*** Begin section ***
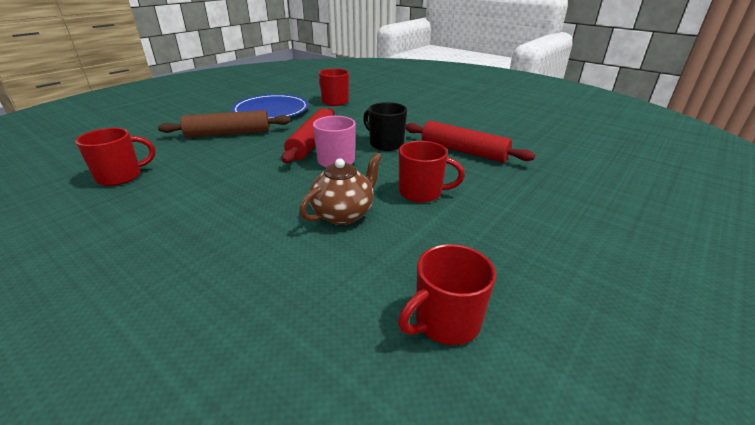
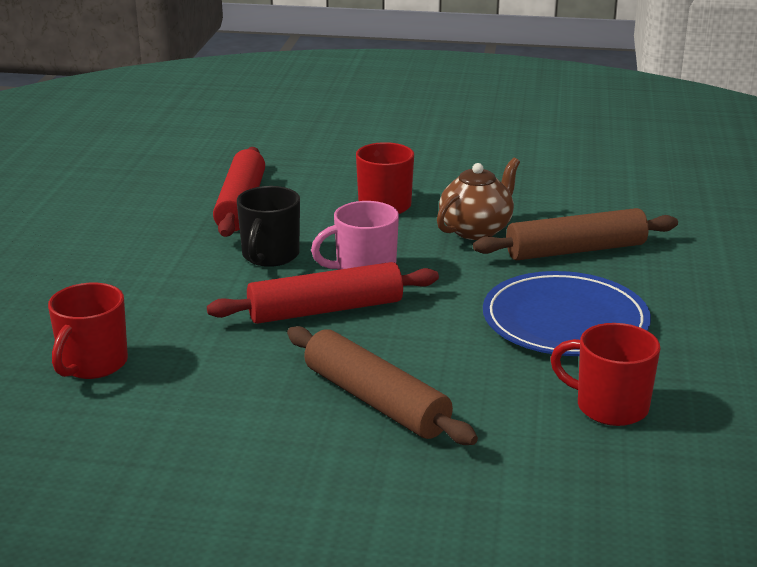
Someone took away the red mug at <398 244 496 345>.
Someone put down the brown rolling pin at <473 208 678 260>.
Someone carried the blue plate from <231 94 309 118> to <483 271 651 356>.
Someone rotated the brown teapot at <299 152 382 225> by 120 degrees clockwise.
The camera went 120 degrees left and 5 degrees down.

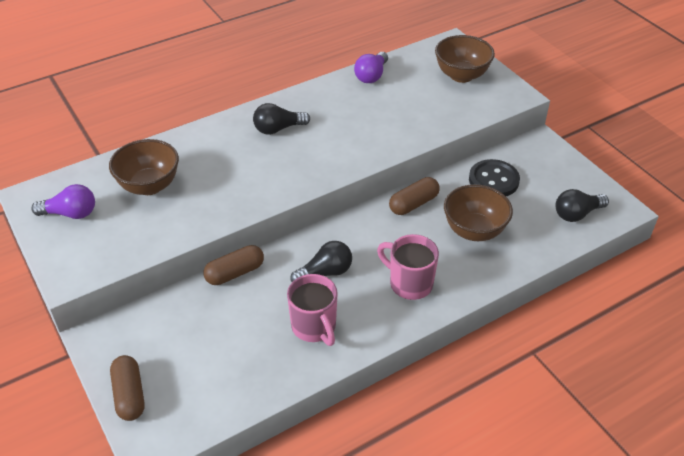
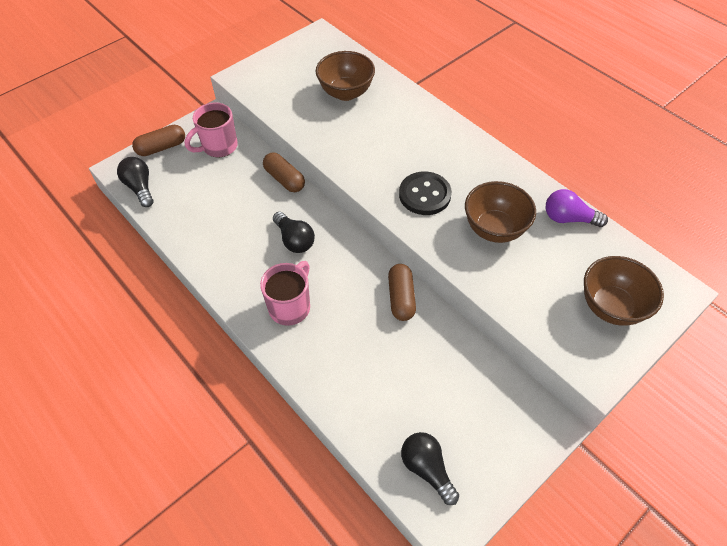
Someone took away the purple light bulb at <31 184 95 219>.
Someone carried the black light bulb from <253 103 310 135> to <117 157 153 207>.
Someone carried the pink mug from <287 274 338 346> to <185 102 238 157>.
Someone carried the brown bowl from <444 184 513 241> to <465 181 536 243>.
Someone carried the black button from <469 159 520 197> to <399 172 452 215>.
Someone rotated the brown capsule at <389 177 440 215> by 45 degrees clockwise.
The camera went 80 degrees right and 10 degrees up.

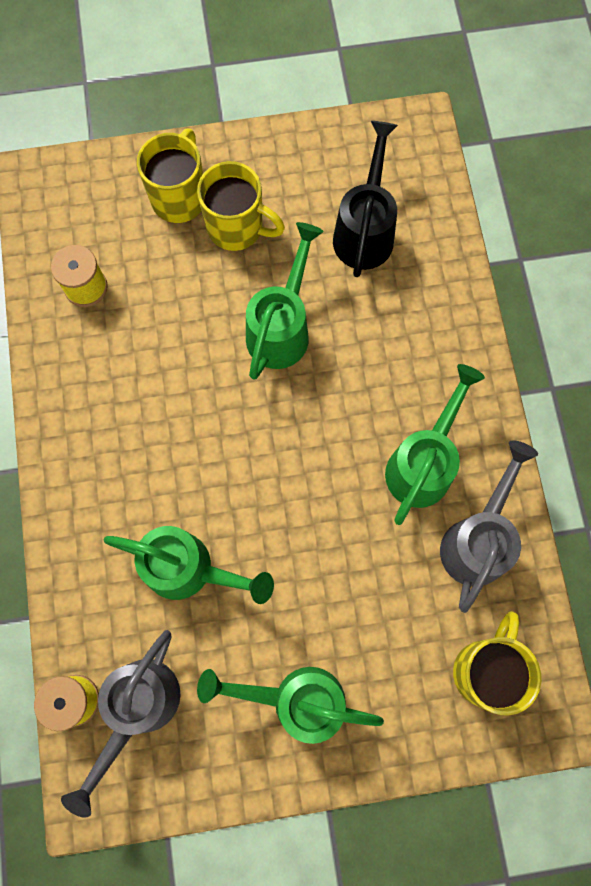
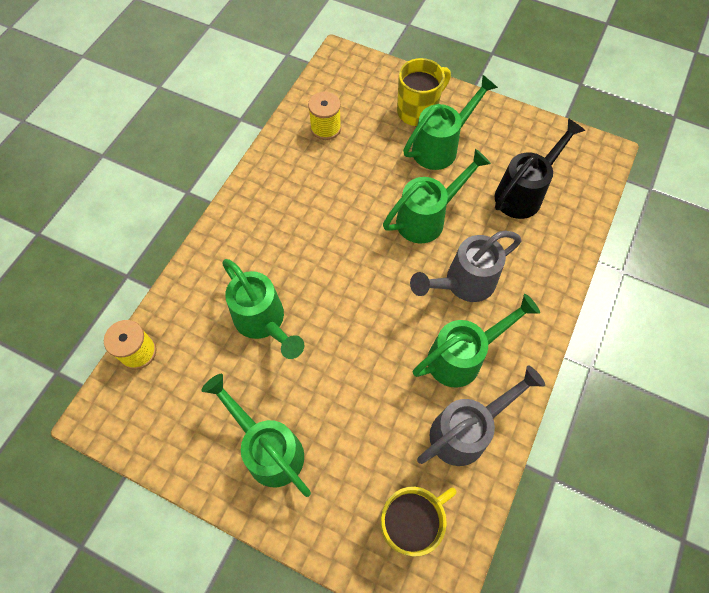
Someone carried the grey watering can from <61 630 180 818> to <410 231 521 302>.
Someone swapped the yellow mug at <197 161 285 251> for the green watering can at <403 75 498 170>.
The camera went 35 degrees right and 10 degrees down.

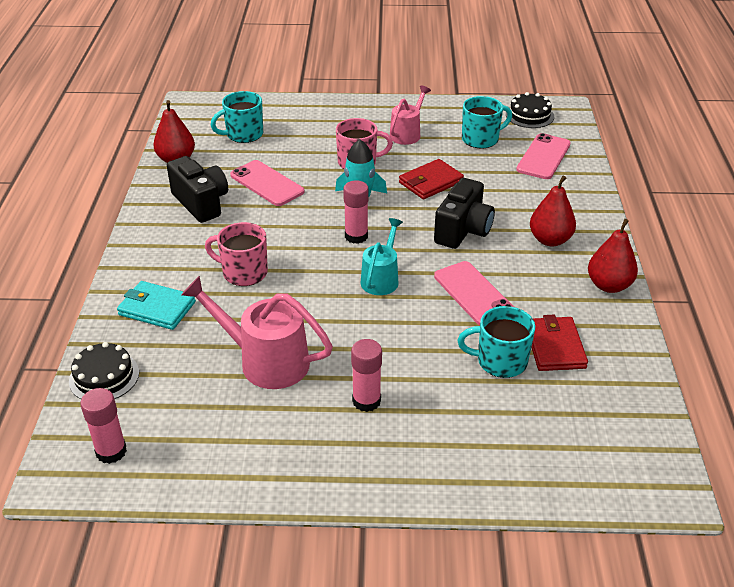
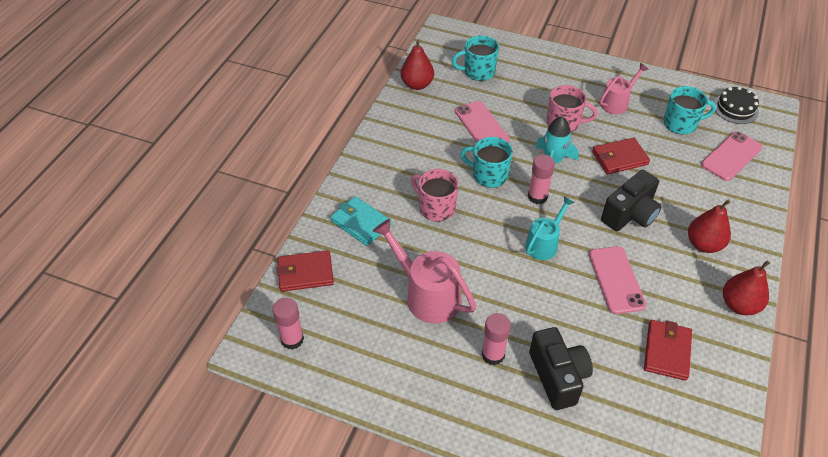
Someone carried the black camera from <167 156 228 223> to <529 327 593 410>.
Someone carried the turquoise mug from <457 306 535 378> to <460 137 513 188>.
Someone swapped the black cake at <69 342 139 399> for the red wallet at <276 250 334 292>.
The camera went 20 degrees right and 10 degrees up.

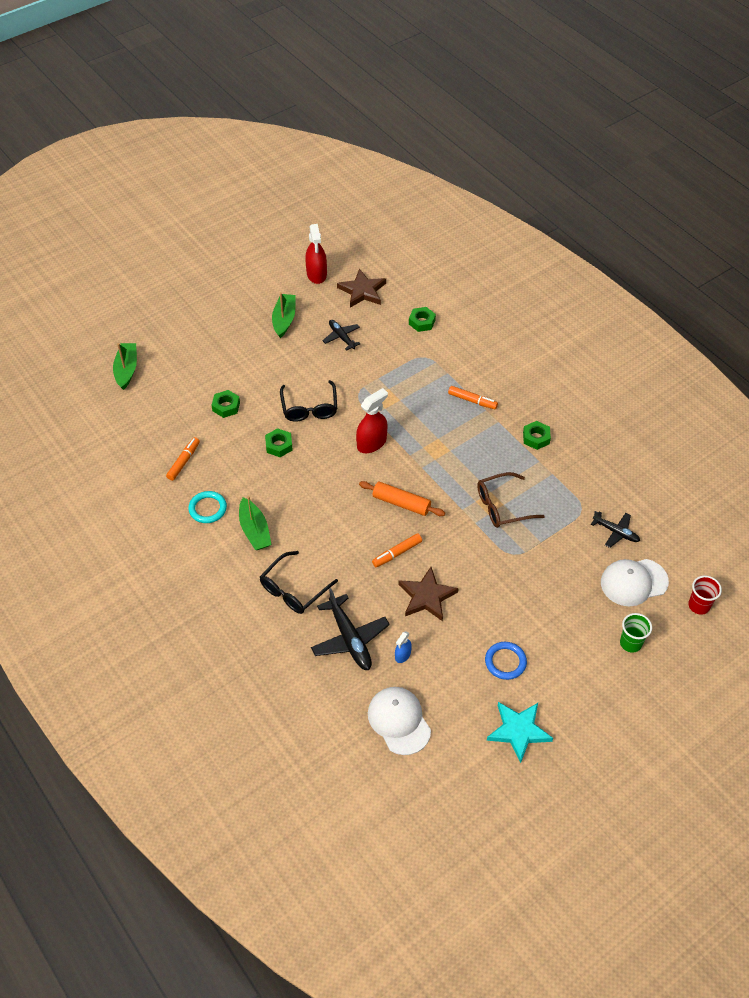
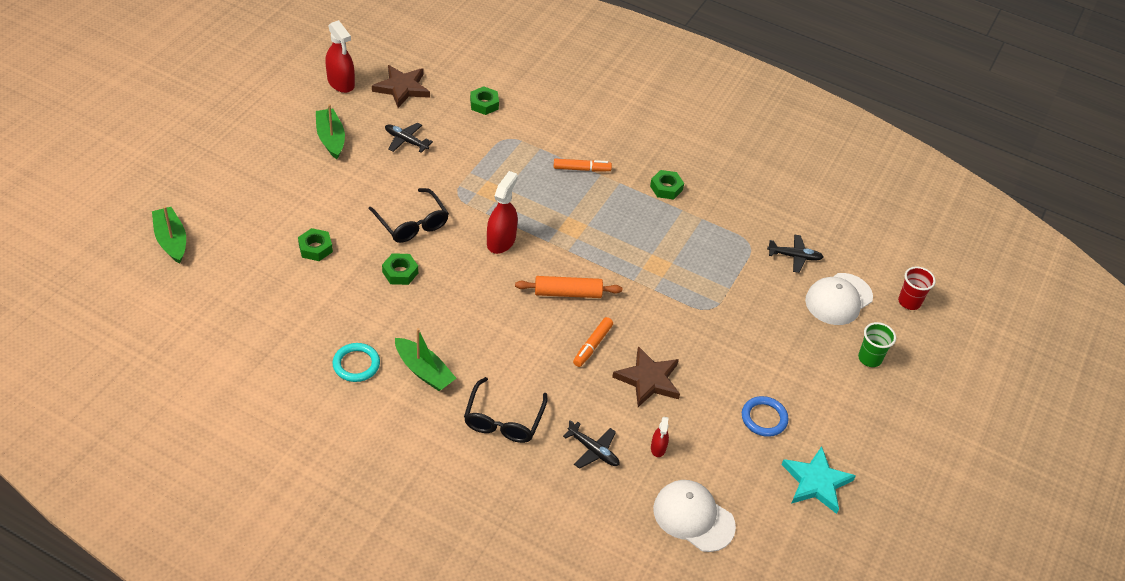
Someone took away the orange marker at <166 437 200 481>.
Someone took away the brown glasses at <477 472 545 528>.
Someone repainted the blue spray bottle at <395 631 412 663>, which became the red spray bottle at <651 417 669 457>.
Someone scaled the black plane at <311 588 390 670> by 0.61.
The camera went 30 degrees left and 5 degrees down.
*** End section ***
◆ WORK INSTRUCTIONS
Please copy out the entries above exactly as they appear, but skip their images.

◆ RESPONSE AREA
Someone took away the red mug at <398 244 496 345>.
Someone put down the brown rolling pin at <473 208 678 260>.
Someone carried the blue plate from <231 94 309 118> to <483 271 651 356>.
Someone rotated the brown teapot at <299 152 382 225> by 120 degrees clockwise.
The camera went 120 degrees left and 5 degrees down.

Someone took away the purple light bulb at <31 184 95 219>.
Someone carried the black light bulb from <253 103 310 135> to <117 157 153 207>.
Someone carried the pink mug from <287 274 338 346> to <185 102 238 157>.
Someone carried the brown bowl from <444 184 513 241> to <465 181 536 243>.
Someone carried the black button from <469 159 520 197> to <399 172 452 215>.
Someone rotated the brown capsule at <389 177 440 215> by 45 degrees clockwise.
The camera went 80 degrees right and 10 degrees up.

Someone carried the grey watering can from <61 630 180 818> to <410 231 521 302>.
Someone swapped the yellow mug at <197 161 285 251> for the green watering can at <403 75 498 170>.
The camera went 35 degrees right and 10 degrees down.

Someone carried the black camera from <167 156 228 223> to <529 327 593 410>.
Someone carried the turquoise mug from <457 306 535 378> to <460 137 513 188>.
Someone swapped the black cake at <69 342 139 399> for the red wallet at <276 250 334 292>.
The camera went 20 degrees right and 10 degrees up.

Someone took away the orange marker at <166 437 200 481>.
Someone took away the brown glasses at <477 472 545 528>.
Someone repainted the blue spray bottle at <395 631 412 663>, which became the red spray bottle at <651 417 669 457>.
Someone scaled the black plane at <311 588 390 670> by 0.61.
The camera went 30 degrees left and 5 degrees down.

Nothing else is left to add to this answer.